> **PROBLEM**: Please restate the entries verbatim. The copy should hold no pictures.
─── GIVEN ENTRIES ───
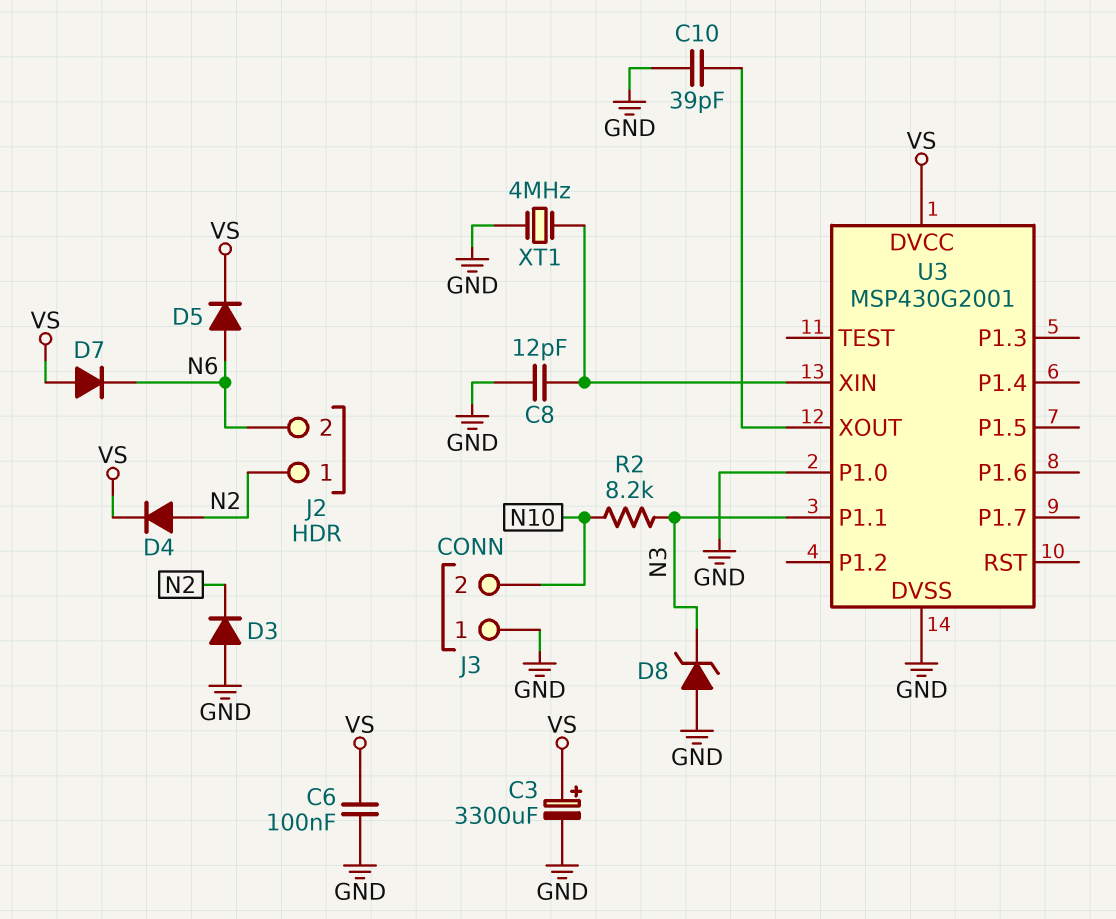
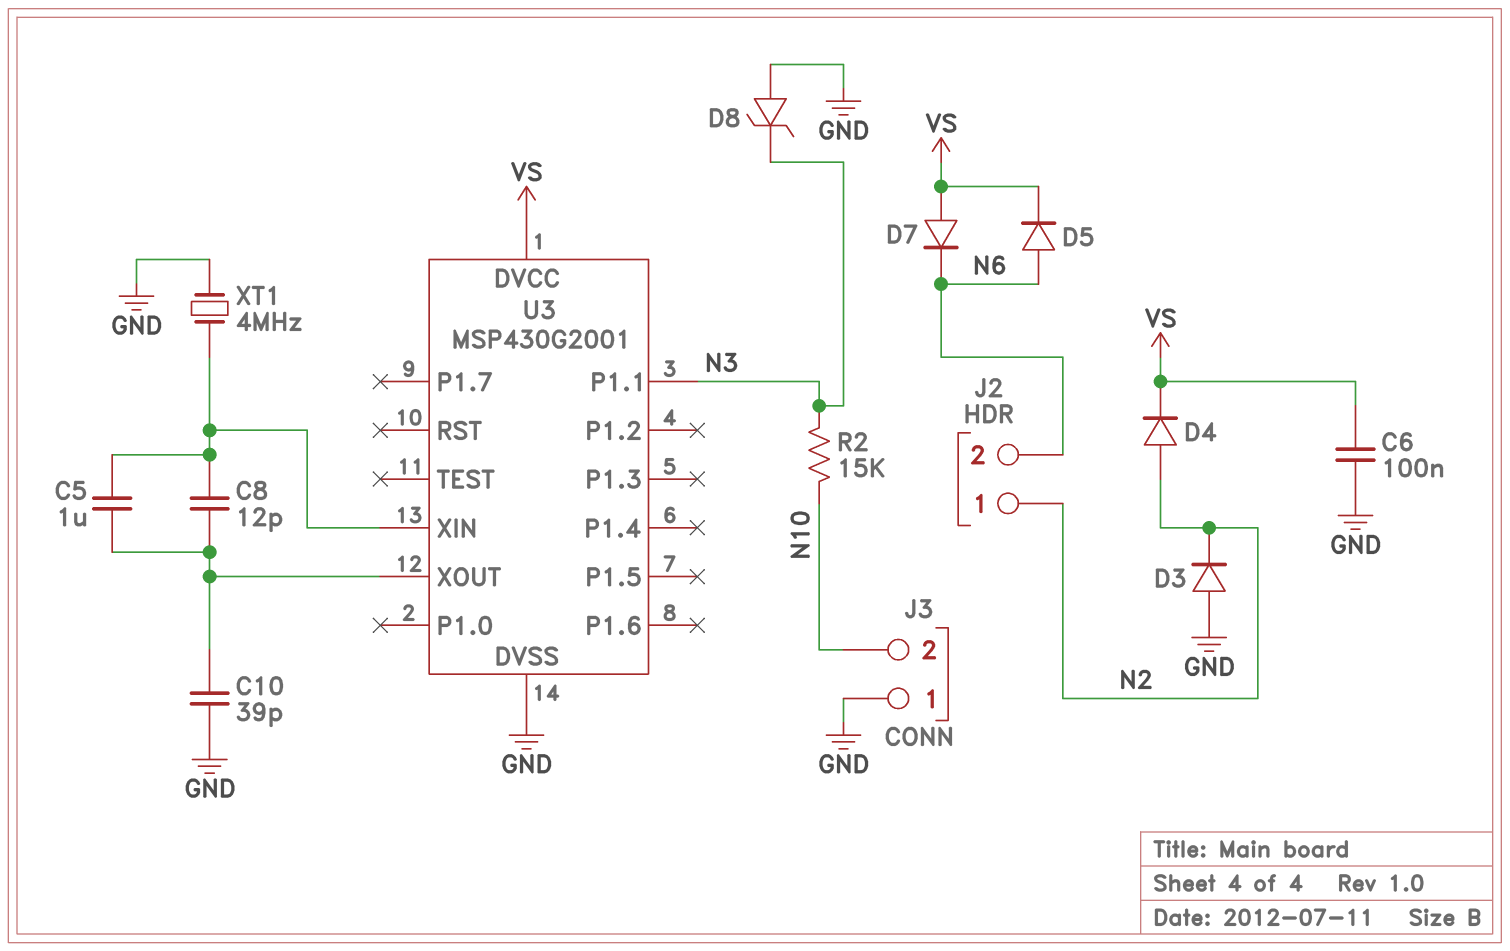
C3: 3300uF (plus VS, minus GND) -> none
C5: none -> 1uF (U3/XIN, U3/XOUT)
C8: 12pF (GND, U3/XIN) -> 12pF (U3/XIN, U3/XOUT)
R2: 8.2k (N3, N10) -> 15k (N3, N10)
U3 pin P1.0: GND -> none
───
> **WORKED SOLUTION**:
C3: 3300uF (plus VS, minus GND) -> none
C5: none -> 1uF (U3/XIN, U3/XOUT)
C8: 12pF (GND, U3/XIN) -> 12pF (U3/XIN, U3/XOUT)
R2: 8.2k (N3, N10) -> 15k (N3, N10)
U3 pin P1.0: GND -> none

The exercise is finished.